Retype only the stretch of lines that starts with the line containing "(644, 359) = (461, 334): purple" and ends with the last line of the records, both included, exactly.

------ ENTRIES SUPPLIED

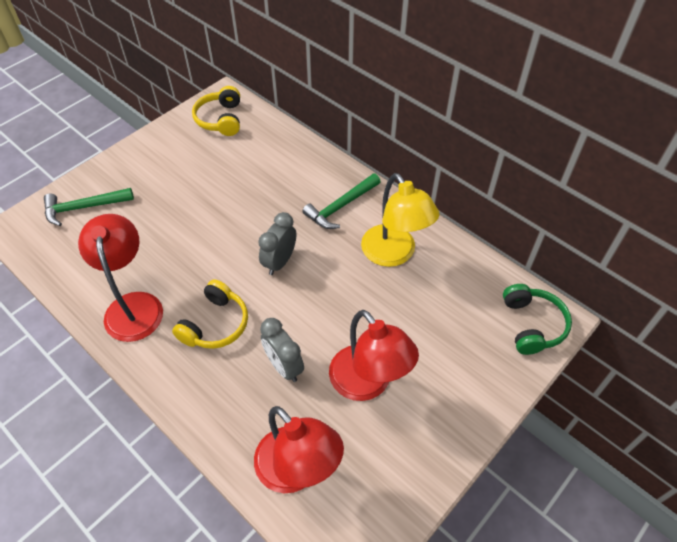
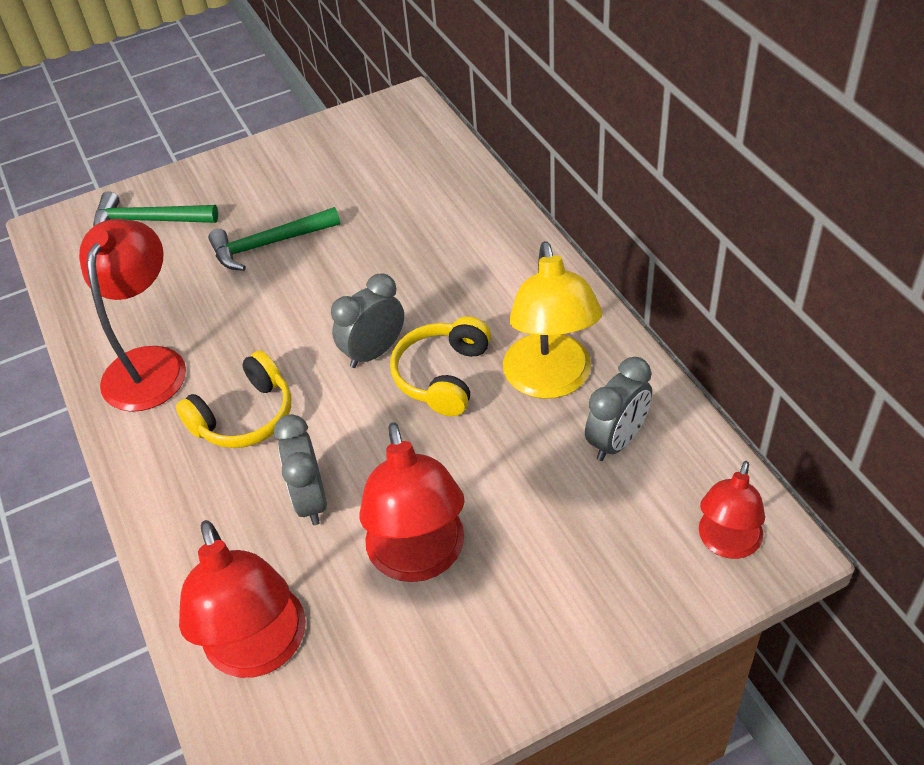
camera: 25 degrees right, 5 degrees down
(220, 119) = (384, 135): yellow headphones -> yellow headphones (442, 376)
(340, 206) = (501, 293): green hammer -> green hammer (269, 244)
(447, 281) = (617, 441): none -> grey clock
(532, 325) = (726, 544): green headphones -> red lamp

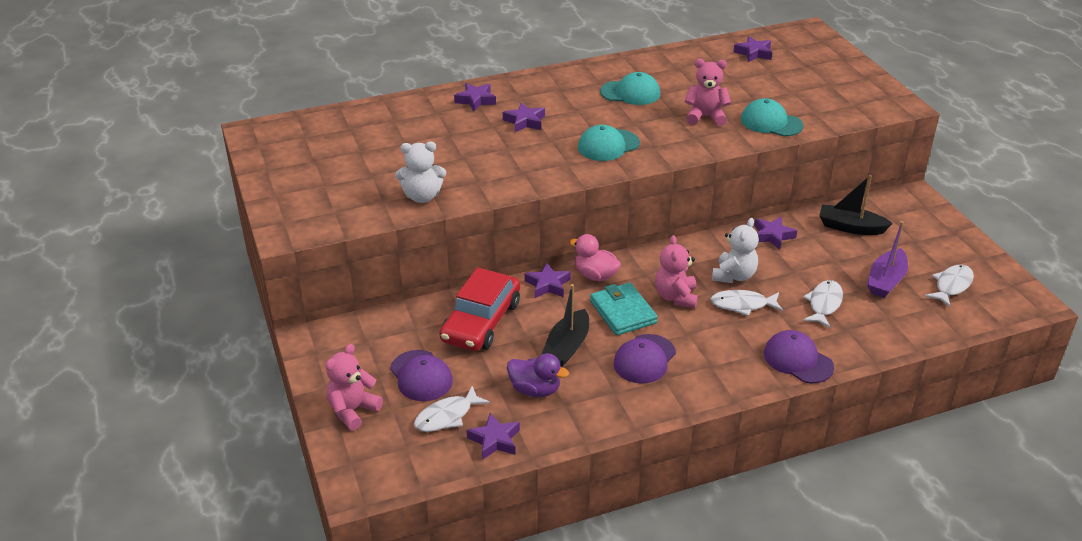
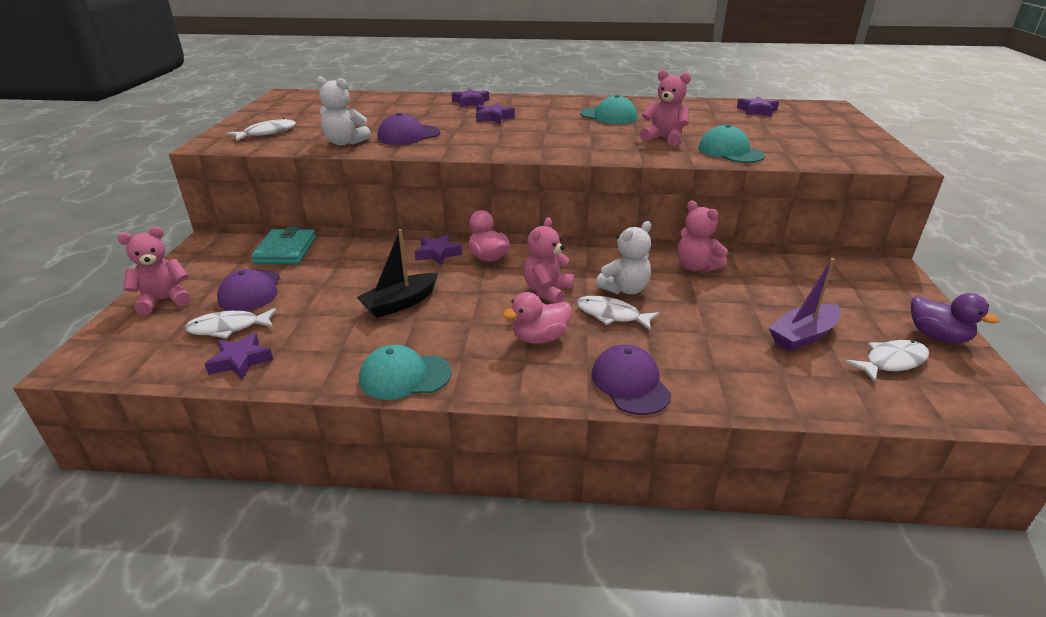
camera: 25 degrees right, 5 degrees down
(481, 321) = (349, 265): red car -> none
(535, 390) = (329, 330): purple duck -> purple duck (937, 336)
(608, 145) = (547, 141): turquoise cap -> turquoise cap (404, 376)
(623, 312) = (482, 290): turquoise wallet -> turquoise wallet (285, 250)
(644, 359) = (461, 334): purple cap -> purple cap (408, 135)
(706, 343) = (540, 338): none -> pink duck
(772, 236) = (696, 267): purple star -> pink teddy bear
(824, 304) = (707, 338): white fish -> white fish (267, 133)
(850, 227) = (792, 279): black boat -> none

------------

* OUTPUT FOR THIS EXERCISE:
(644, 359) = (461, 334): purple cap -> purple cap (408, 135)
(706, 343) = (540, 338): none -> pink duck
(772, 236) = (696, 267): purple star -> pink teddy bear
(824, 304) = (707, 338): white fish -> white fish (267, 133)
(850, 227) = (792, 279): black boat -> none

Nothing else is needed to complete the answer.